§ **EXERCISE PROMPT**: Copy verbatim the part of the rows below that opens with the row containing "Navy Meritorious Unit" and closes with the final row, including both.

(Lines of data)
########################################
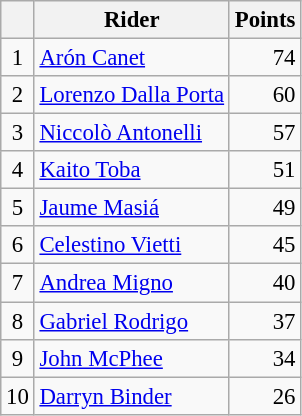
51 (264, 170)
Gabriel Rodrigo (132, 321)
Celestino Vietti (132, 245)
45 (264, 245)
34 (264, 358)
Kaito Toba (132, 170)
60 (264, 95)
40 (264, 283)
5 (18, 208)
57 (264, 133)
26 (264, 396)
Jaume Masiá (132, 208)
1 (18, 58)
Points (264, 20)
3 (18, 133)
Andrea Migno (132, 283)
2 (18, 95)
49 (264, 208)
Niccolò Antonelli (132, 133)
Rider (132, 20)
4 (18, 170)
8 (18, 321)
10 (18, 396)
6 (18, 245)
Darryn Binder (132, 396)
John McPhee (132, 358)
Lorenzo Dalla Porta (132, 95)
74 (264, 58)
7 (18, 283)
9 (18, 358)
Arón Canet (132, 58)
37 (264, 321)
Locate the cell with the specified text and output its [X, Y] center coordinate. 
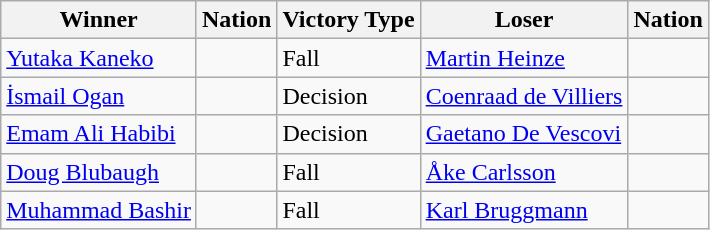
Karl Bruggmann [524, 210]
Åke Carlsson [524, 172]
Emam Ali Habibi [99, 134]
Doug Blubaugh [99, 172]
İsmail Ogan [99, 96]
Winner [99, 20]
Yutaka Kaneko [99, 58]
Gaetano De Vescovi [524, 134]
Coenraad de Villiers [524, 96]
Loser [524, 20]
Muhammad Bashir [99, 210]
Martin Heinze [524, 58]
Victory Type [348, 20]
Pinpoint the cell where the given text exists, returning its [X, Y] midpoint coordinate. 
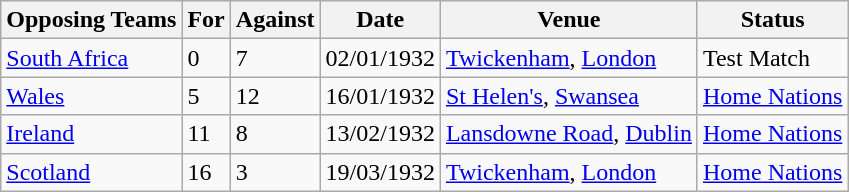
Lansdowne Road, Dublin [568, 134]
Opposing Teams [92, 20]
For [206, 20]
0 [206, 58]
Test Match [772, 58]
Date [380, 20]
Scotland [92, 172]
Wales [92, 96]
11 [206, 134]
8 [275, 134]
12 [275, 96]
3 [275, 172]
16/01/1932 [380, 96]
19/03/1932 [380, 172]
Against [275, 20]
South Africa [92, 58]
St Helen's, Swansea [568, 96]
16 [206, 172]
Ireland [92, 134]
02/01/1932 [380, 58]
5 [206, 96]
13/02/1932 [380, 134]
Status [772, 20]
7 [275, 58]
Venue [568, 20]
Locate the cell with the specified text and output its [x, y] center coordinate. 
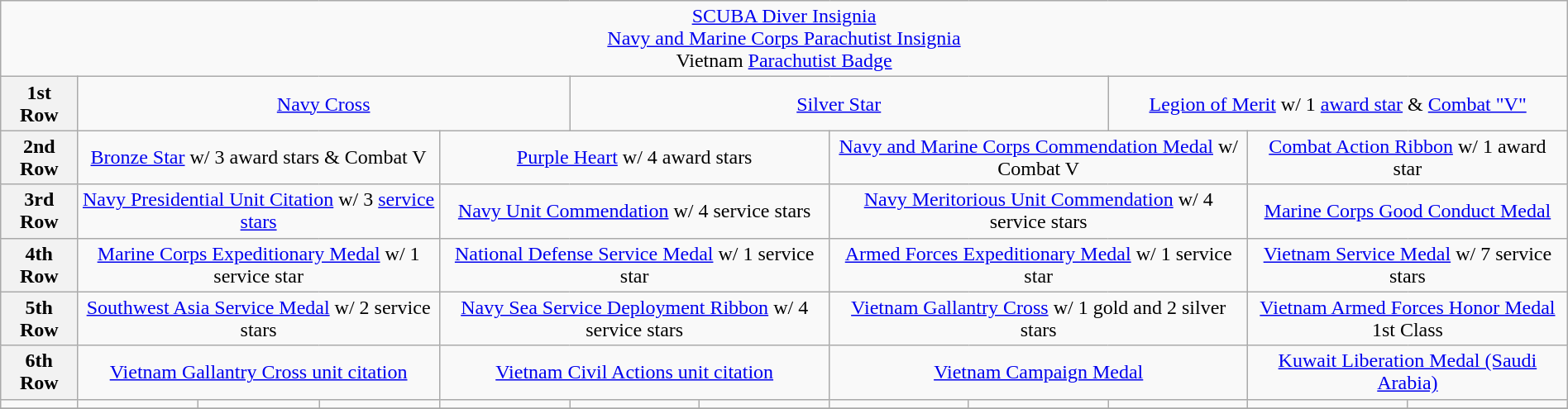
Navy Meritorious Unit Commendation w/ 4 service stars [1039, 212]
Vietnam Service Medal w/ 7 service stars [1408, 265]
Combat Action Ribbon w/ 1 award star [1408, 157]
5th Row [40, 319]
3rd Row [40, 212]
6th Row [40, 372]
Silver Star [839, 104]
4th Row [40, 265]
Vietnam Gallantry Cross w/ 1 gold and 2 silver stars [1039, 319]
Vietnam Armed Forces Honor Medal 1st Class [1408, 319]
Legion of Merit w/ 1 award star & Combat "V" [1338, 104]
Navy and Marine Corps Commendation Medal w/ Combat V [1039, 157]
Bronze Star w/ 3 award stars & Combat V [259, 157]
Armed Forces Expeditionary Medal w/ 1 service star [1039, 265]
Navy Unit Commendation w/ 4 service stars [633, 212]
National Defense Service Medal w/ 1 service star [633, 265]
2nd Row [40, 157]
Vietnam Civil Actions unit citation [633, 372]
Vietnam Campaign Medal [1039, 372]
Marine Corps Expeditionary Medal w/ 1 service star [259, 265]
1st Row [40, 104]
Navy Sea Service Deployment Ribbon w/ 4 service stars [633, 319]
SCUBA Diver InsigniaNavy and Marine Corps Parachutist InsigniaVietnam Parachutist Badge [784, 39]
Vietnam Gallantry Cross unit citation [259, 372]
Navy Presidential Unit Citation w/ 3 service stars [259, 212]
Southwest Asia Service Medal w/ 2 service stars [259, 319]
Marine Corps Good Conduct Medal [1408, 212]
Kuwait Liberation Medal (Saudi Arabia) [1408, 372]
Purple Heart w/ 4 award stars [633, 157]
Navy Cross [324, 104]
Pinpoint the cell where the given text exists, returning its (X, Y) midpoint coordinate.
########################################
§ **THE RESPONSE**:
Navy Meritorious Unit Commendation w/ 4 service stars [1039, 212]
Vietnam Service Medal w/ 7 service stars [1408, 265]
Combat Action Ribbon w/ 1 award star [1408, 157]
5th Row [40, 319]
3rd Row [40, 212]
6th Row [40, 372]
Silver Star [839, 104]
4th Row [40, 265]
Vietnam Gallantry Cross w/ 1 gold and 2 silver stars [1039, 319]
Vietnam Armed Forces Honor Medal 1st Class [1408, 319]
Legion of Merit w/ 1 award star & Combat "V" [1338, 104]
Navy and Marine Corps Commendation Medal w/ Combat V [1039, 157]
Bronze Star w/ 3 award stars & Combat V [259, 157]
Armed Forces Expeditionary Medal w/ 1 service star [1039, 265]
Navy Unit Commendation w/ 4 service stars [633, 212]
National Defense Service Medal w/ 1 service star [633, 265]
2nd Row [40, 157]
Vietnam Civil Actions unit citation [633, 372]
Vietnam Campaign Medal [1039, 372]
Marine Corps Expeditionary Medal w/ 1 service star [259, 265]
1st Row [40, 104]
Navy Sea Service Deployment Ribbon w/ 4 service stars [633, 319]
SCUBA Diver InsigniaNavy and Marine Corps Parachutist InsigniaVietnam Parachutist Badge [784, 39]
Vietnam Gallantry Cross unit citation [259, 372]
Navy Presidential Unit Citation w/ 3 service stars [259, 212]
Southwest Asia Service Medal w/ 2 service stars [259, 319]
Marine Corps Good Conduct Medal [1408, 212]
Kuwait Liberation Medal (Saudi Arabia) [1408, 372]
Purple Heart w/ 4 award stars [633, 157]
Navy Cross [324, 104]
Pinpoint the cell where the given text exists, returning its (X, Y) midpoint coordinate.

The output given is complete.